* Exercise aim *
Nothing but the lines from the one with "camera: 70 degrees right, 20 degrees up" down to the one with "(398, 248) = (955, 494): green" should be returned, exactly and with both ends included, from the material below.

* Extracted entries *
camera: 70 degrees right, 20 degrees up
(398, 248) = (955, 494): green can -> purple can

...

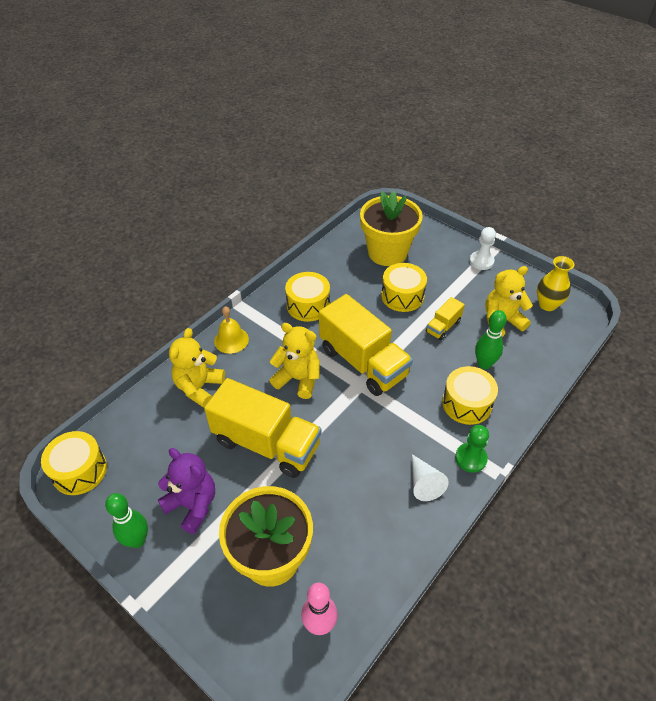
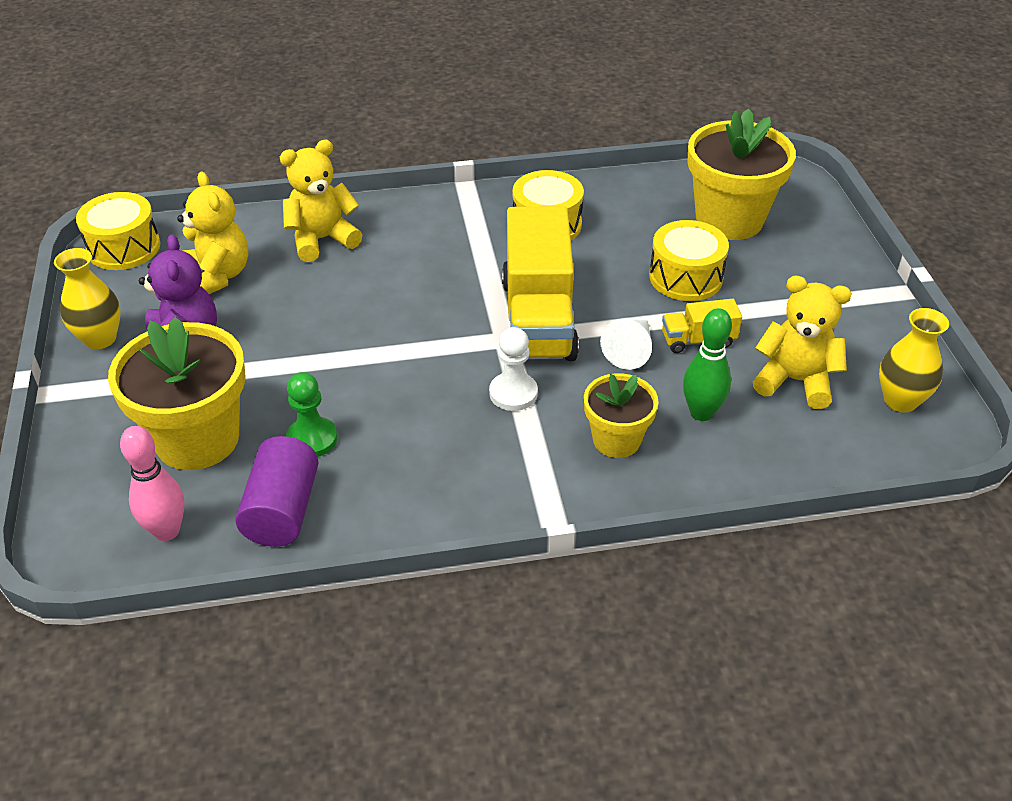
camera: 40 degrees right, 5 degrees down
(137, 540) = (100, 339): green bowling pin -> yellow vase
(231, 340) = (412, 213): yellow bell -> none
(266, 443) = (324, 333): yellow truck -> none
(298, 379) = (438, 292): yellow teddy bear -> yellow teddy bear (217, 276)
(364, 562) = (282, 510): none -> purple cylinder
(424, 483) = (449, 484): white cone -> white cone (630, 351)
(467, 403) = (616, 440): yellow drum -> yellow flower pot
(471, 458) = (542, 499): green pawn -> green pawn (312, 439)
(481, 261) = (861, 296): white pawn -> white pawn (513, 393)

* Problem solution *
camera: 70 degrees right, 20 degrees up
(398, 248) = (955, 494): green can -> purple can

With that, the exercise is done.